(INPUT FOR THIS TASK begins)
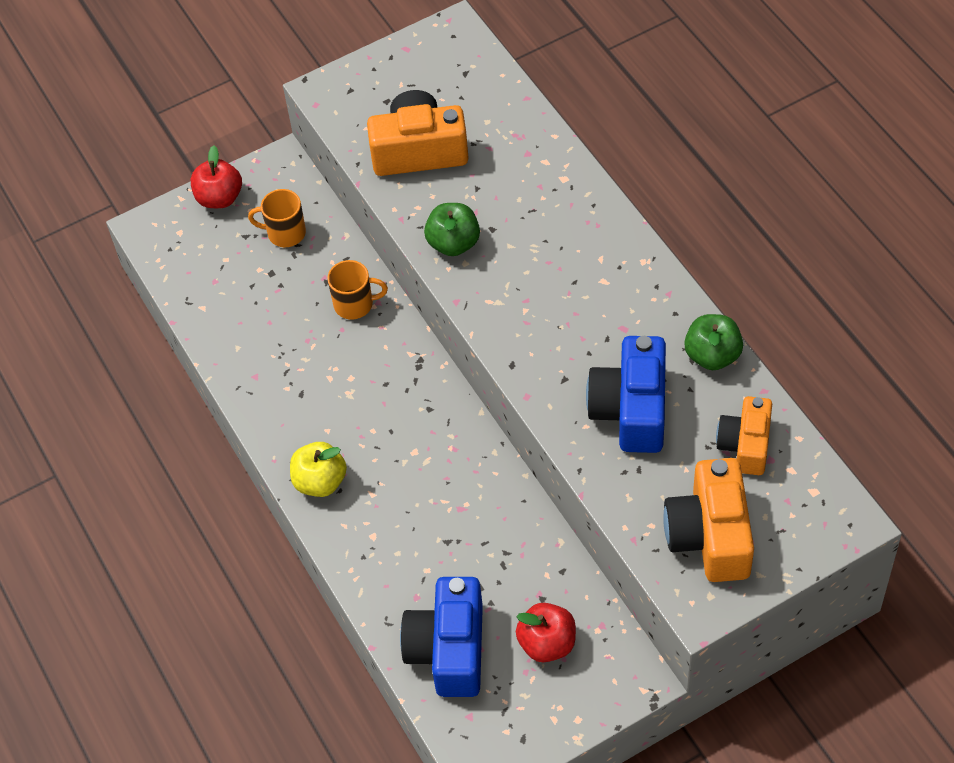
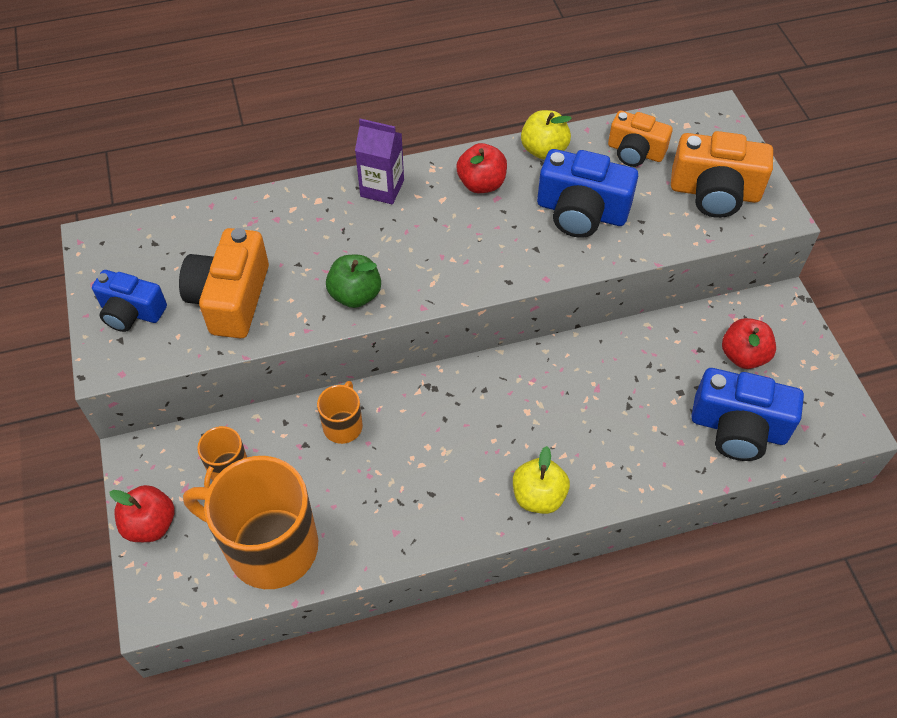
camera: 80 degrees left, 0 degrees up
(219, 288) = (270, 546): none -> orange mug
(381, 86) = (131, 312): none -> blue camera
(599, 226) = (382, 188): none -> purple carton
(638, 310) = (481, 184): none -> red apple
(712, 355) = (544, 150): green apple -> yellow apple

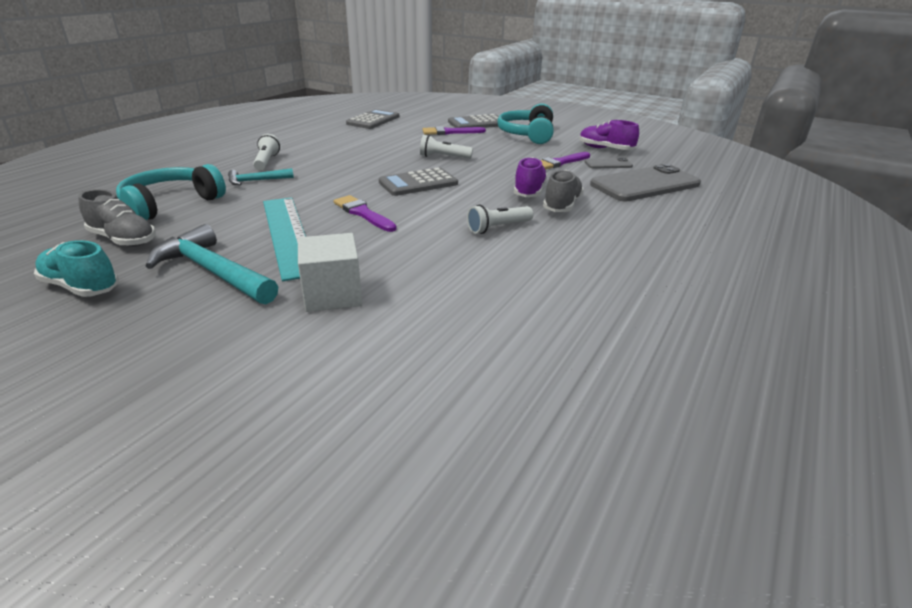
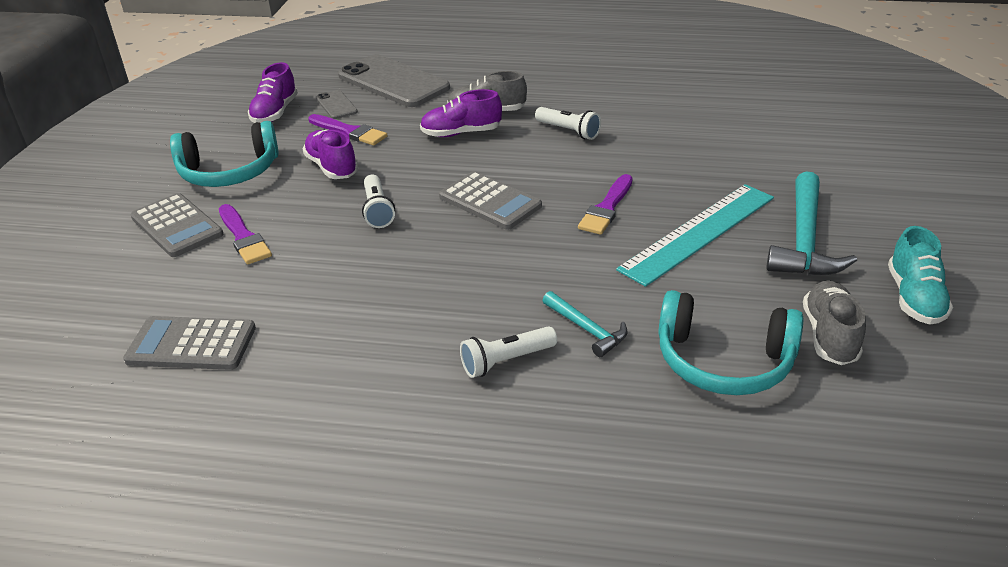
camera: 110 degrees left, 5 degrees up
(332, 294) = (761, 169): white cube -> none
(510, 154) = (332, 167): none -> purple shoe

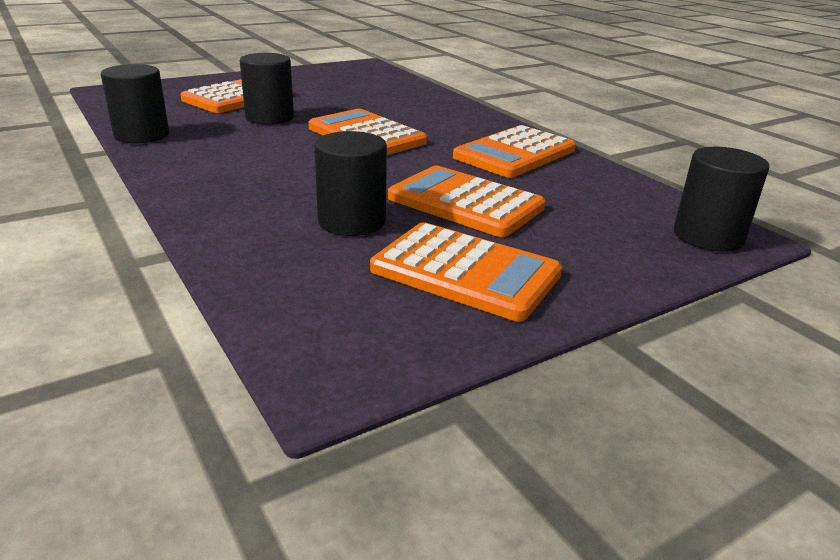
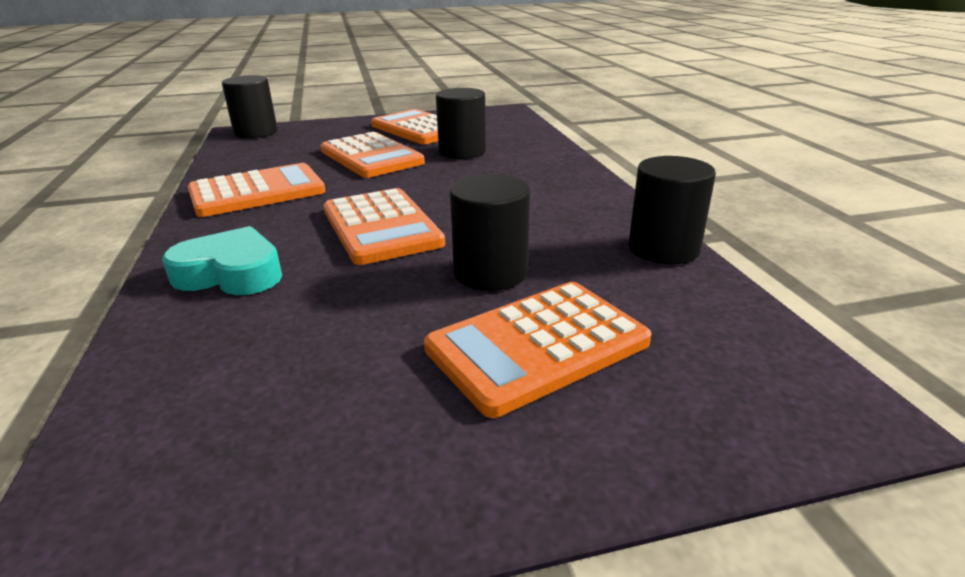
camera: 160 degrees left, 0 degrees up
(431, 109) = (231, 273): none -> turquoise heart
(INPUT FOR THIS TASK ends)
AIM OF THE EXERCISE> With the pictures excluded, retype the records above verbatim.

RESULT OF THE TASK>
camera: 80 degrees left, 0 degrees up
(219, 288) = (270, 546): none -> orange mug
(381, 86) = (131, 312): none -> blue camera
(599, 226) = (382, 188): none -> purple carton
(638, 310) = (481, 184): none -> red apple
(712, 355) = (544, 150): green apple -> yellow apple

camera: 110 degrees left, 5 degrees up
(332, 294) = (761, 169): white cube -> none
(510, 154) = (332, 167): none -> purple shoe

camera: 160 degrees left, 0 degrees up
(431, 109) = (231, 273): none -> turquoise heart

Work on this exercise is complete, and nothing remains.